§ **Work instruction**: Everything from the opening line of the records below up to and including the line containing "R209: 15k (SDA, VS) -> 82k (SDA, VS)" should be retyped exactly, minus the pictures.

§ **Dataset content**:
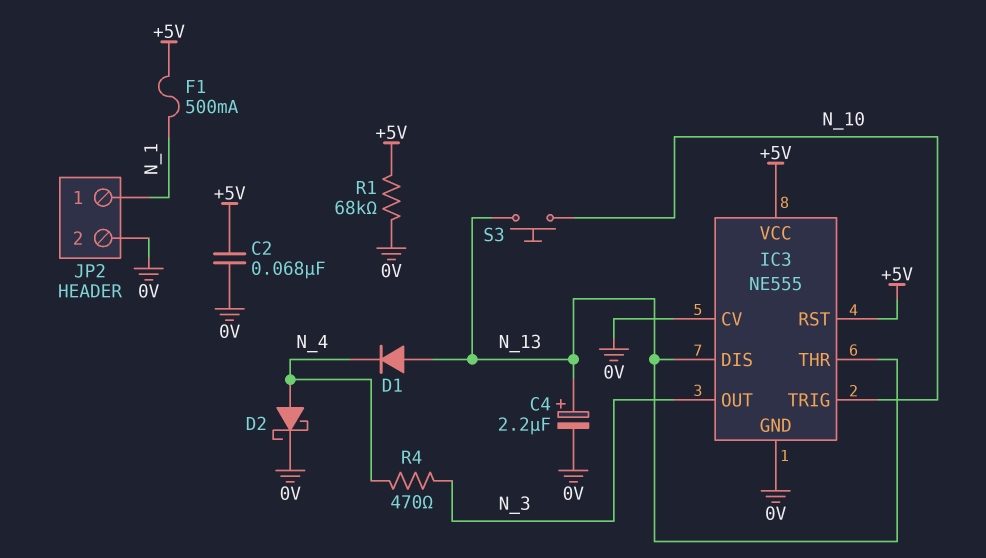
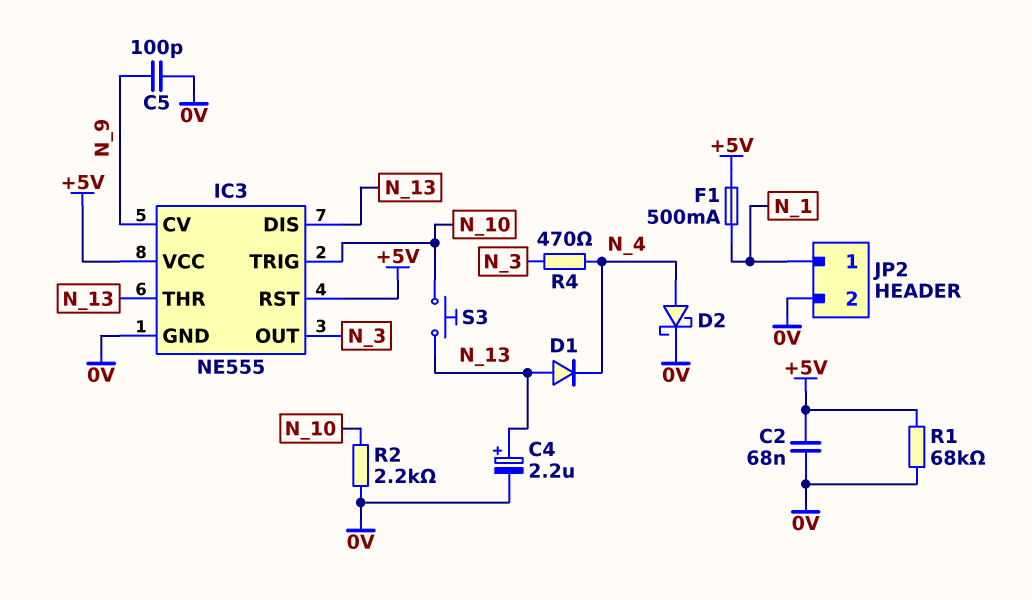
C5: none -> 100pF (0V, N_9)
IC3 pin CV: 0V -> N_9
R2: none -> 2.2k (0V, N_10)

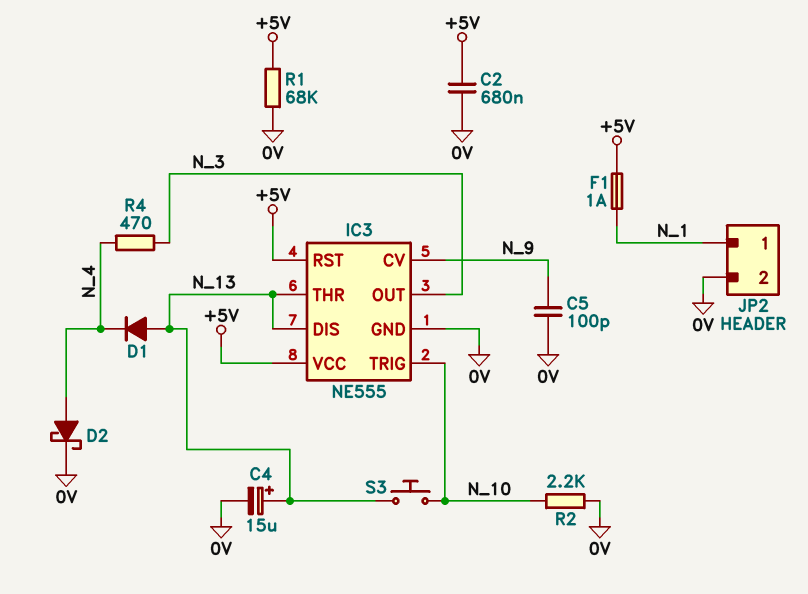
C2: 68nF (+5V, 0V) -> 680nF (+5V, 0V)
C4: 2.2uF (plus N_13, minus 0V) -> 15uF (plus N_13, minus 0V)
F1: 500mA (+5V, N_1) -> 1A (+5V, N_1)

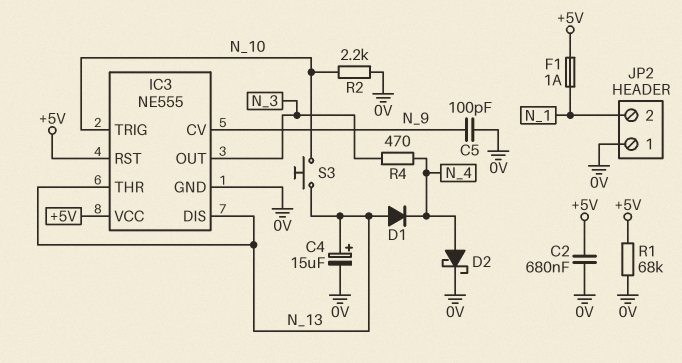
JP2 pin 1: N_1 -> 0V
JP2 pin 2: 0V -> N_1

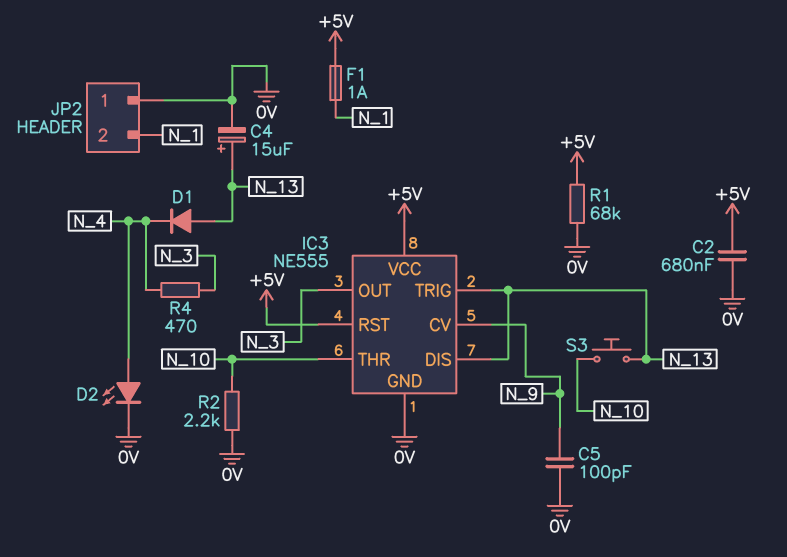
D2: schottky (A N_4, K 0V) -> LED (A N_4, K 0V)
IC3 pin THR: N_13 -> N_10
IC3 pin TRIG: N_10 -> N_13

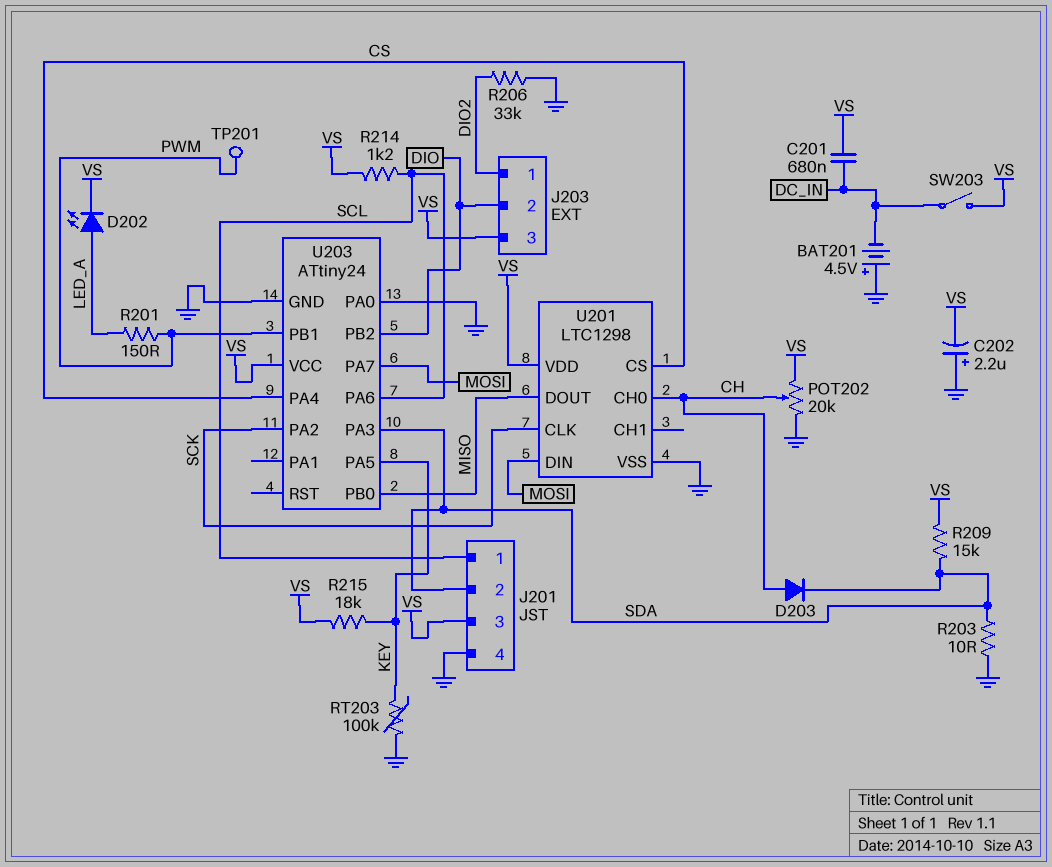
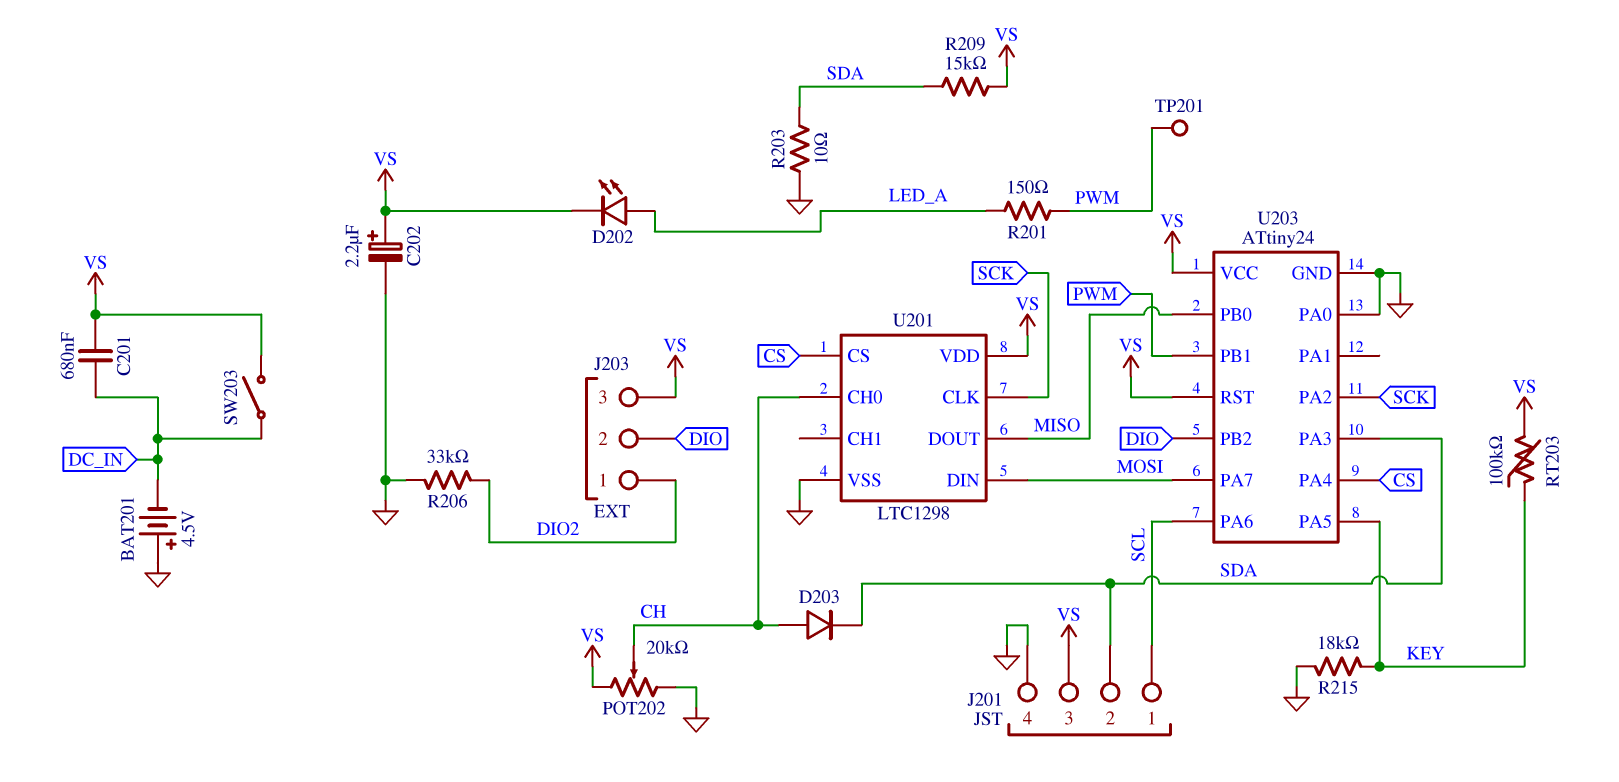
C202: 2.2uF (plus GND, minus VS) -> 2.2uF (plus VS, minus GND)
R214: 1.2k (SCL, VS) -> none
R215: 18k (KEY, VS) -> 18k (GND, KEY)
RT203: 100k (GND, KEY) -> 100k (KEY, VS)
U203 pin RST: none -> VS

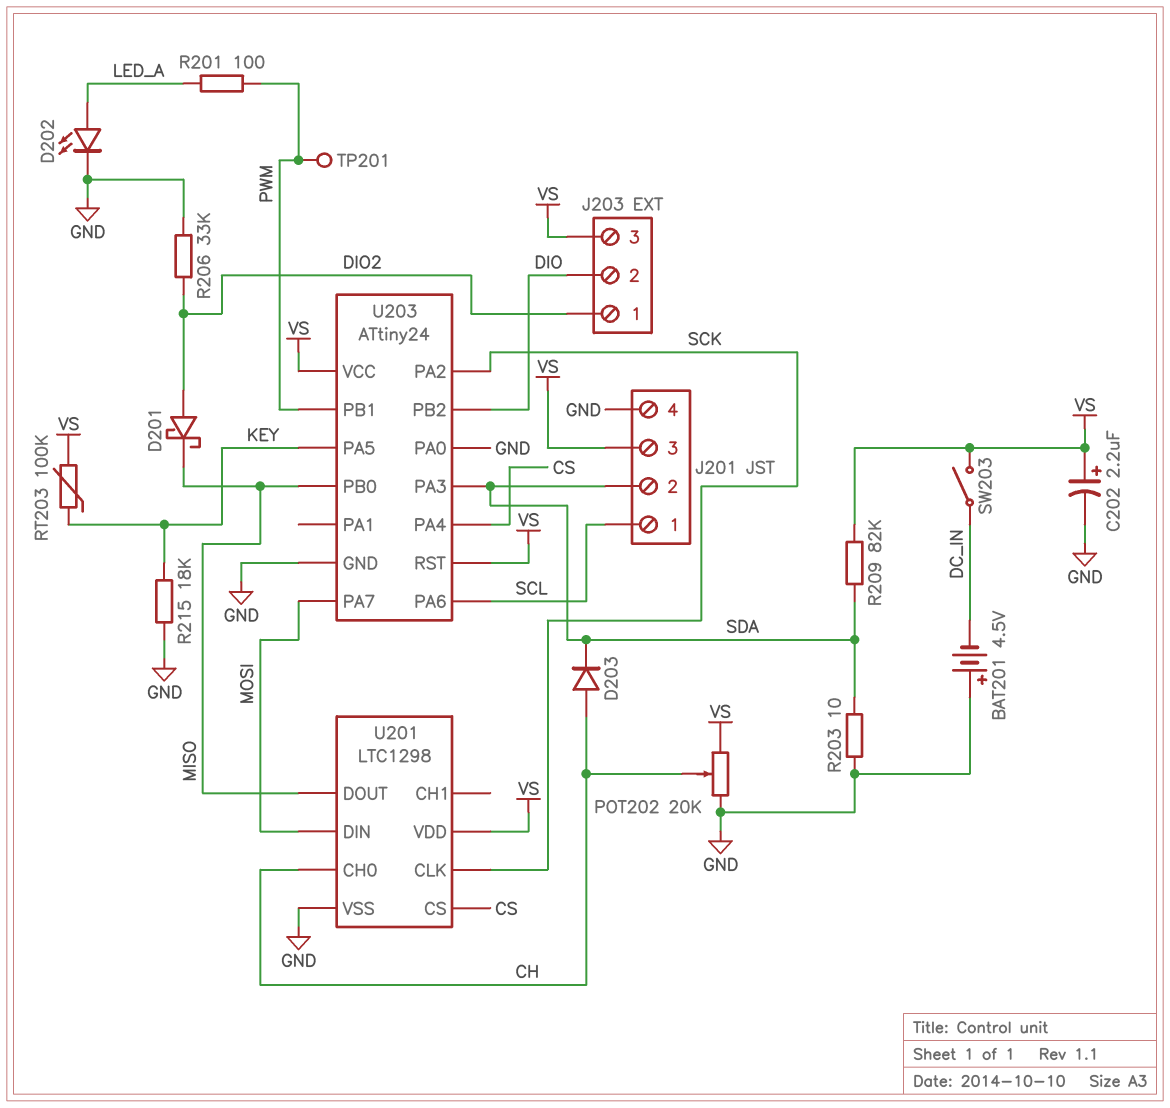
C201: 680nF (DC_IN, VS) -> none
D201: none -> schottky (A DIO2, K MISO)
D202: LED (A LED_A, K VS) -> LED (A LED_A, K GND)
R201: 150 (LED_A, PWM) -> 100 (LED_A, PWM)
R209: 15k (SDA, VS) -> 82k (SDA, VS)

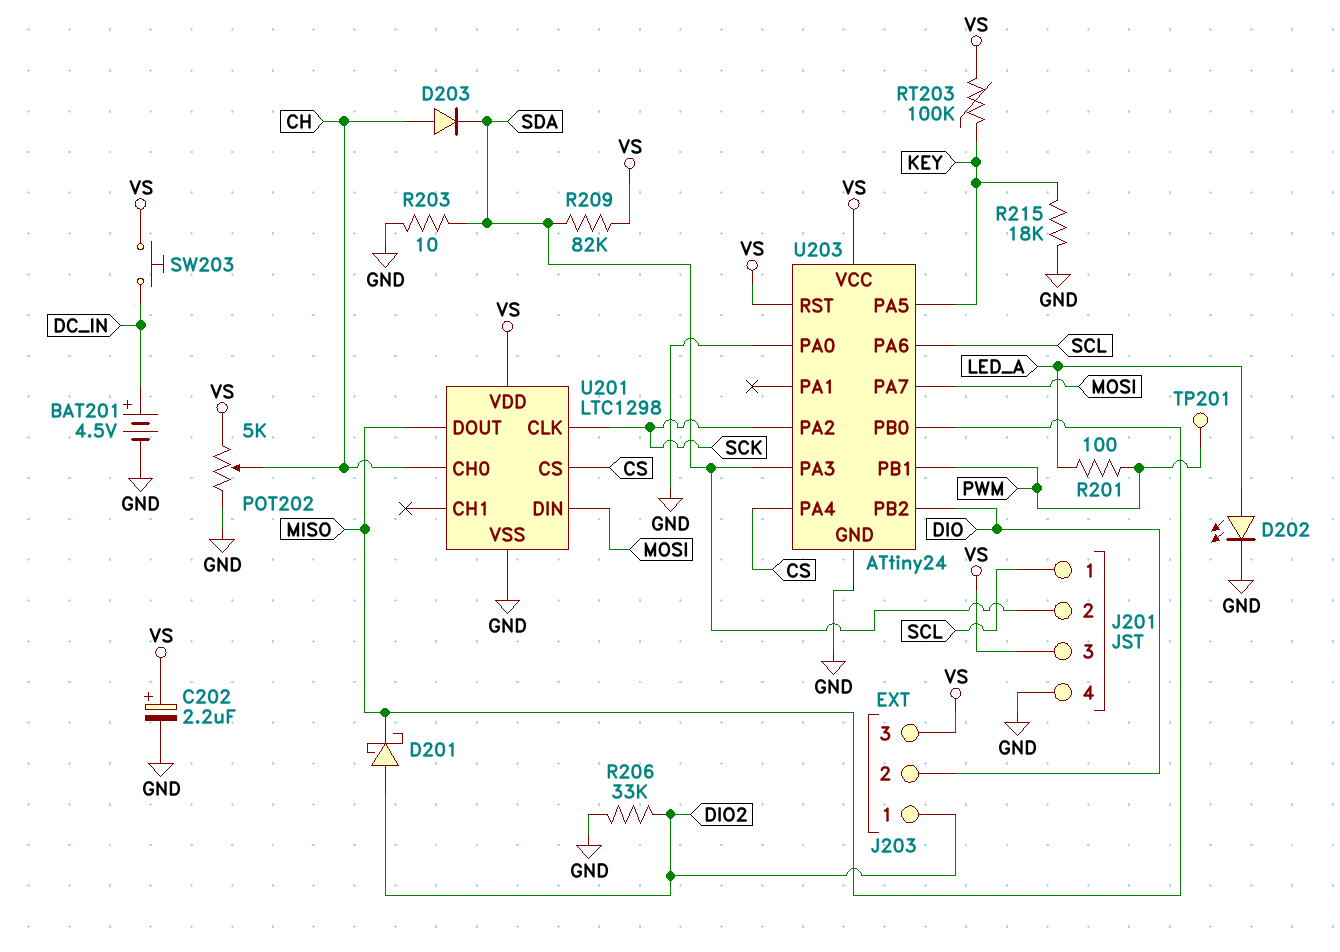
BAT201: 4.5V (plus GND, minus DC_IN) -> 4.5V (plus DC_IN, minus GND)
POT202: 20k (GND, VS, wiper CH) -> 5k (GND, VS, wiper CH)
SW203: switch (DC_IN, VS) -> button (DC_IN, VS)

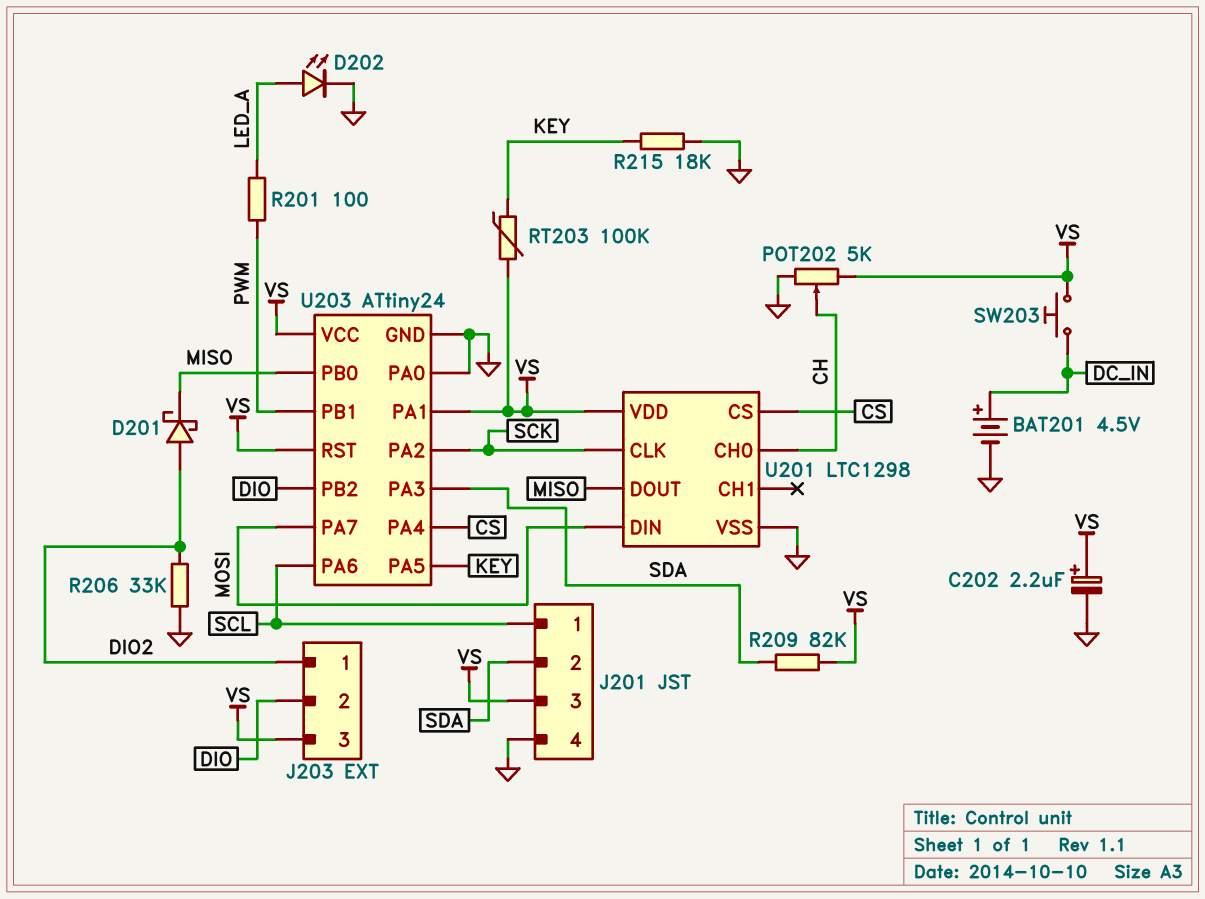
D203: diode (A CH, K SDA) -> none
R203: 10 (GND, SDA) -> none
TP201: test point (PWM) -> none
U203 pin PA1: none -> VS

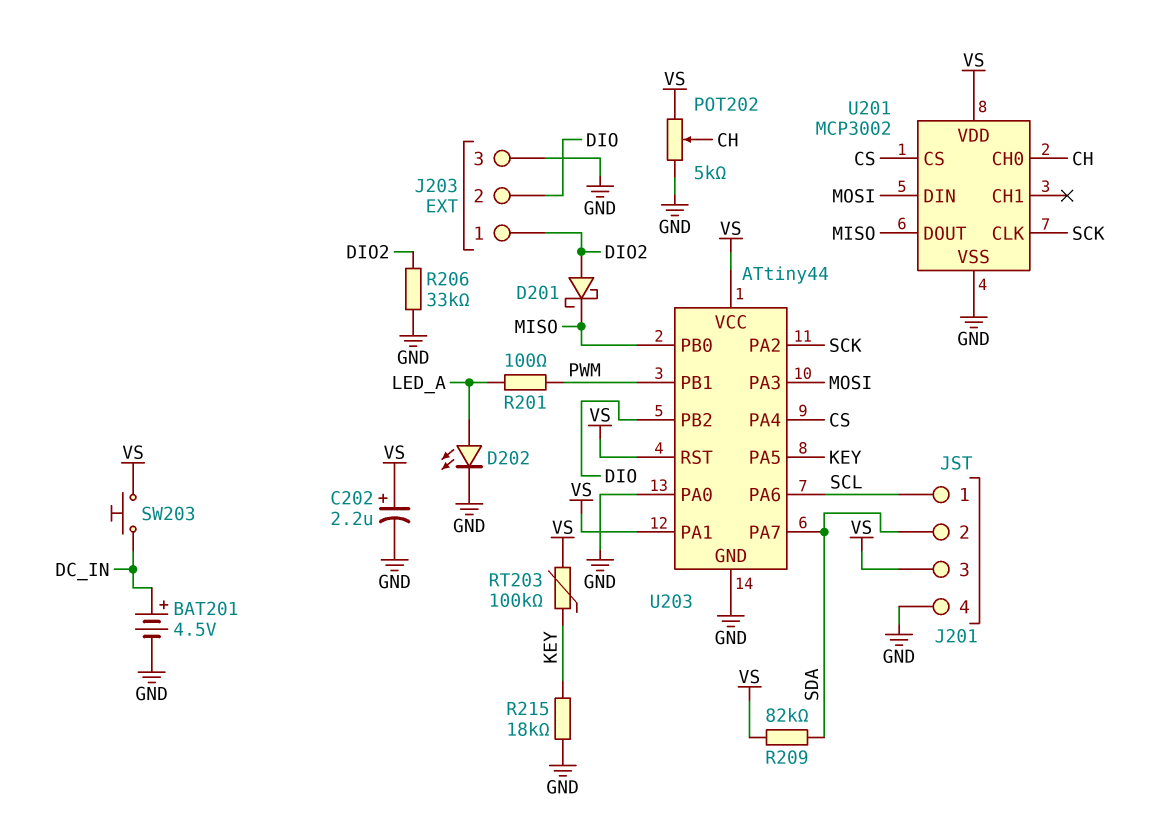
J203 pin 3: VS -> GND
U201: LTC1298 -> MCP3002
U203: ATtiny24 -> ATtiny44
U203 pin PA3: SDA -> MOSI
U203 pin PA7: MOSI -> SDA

§ **Exercise answer**:
C5: none -> 100pF (0V, N_9)
IC3 pin CV: 0V -> N_9
R2: none -> 2.2k (0V, N_10)

C2: 68nF (+5V, 0V) -> 680nF (+5V, 0V)
C4: 2.2uF (plus N_13, minus 0V) -> 15uF (plus N_13, minus 0V)
F1: 500mA (+5V, N_1) -> 1A (+5V, N_1)

JP2 pin 1: N_1 -> 0V
JP2 pin 2: 0V -> N_1

D2: schottky (A N_4, K 0V) -> LED (A N_4, K 0V)
IC3 pin THR: N_13 -> N_10
IC3 pin TRIG: N_10 -> N_13

C202: 2.2uF (plus GND, minus VS) -> 2.2uF (plus VS, minus GND)
R214: 1.2k (SCL, VS) -> none
R215: 18k (KEY, VS) -> 18k (GND, KEY)
RT203: 100k (GND, KEY) -> 100k (KEY, VS)
U203 pin RST: none -> VS

C201: 680nF (DC_IN, VS) -> none
D201: none -> schottky (A DIO2, K MISO)
D202: LED (A LED_A, K VS) -> LED (A LED_A, K GND)
R201: 150 (LED_A, PWM) -> 100 (LED_A, PWM)
R209: 15k (SDA, VS) -> 82k (SDA, VS)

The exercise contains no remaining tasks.